#### [MATERIAL PROVIDED]
-------------------------
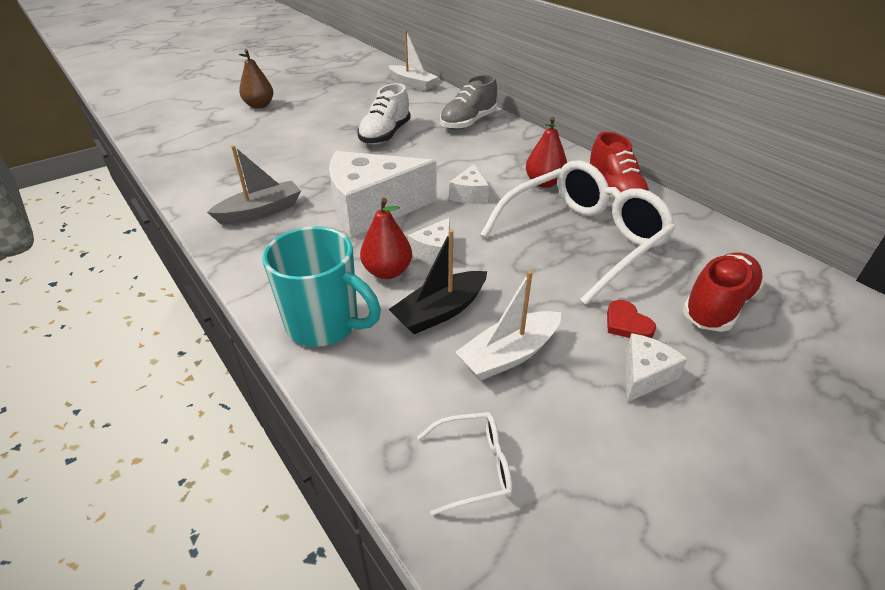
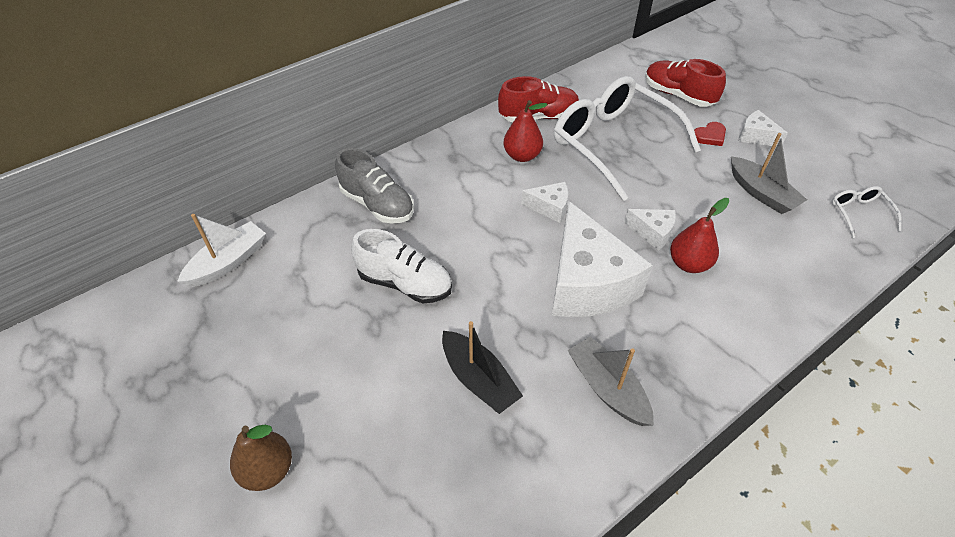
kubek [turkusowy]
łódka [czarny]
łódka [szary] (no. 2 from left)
-------------------------
Only the text of the material belongs in your copy, which must match the original exactly.

kubek [turkusowy]
łódka [czarny]
łódka [szary] (no. 2 from left)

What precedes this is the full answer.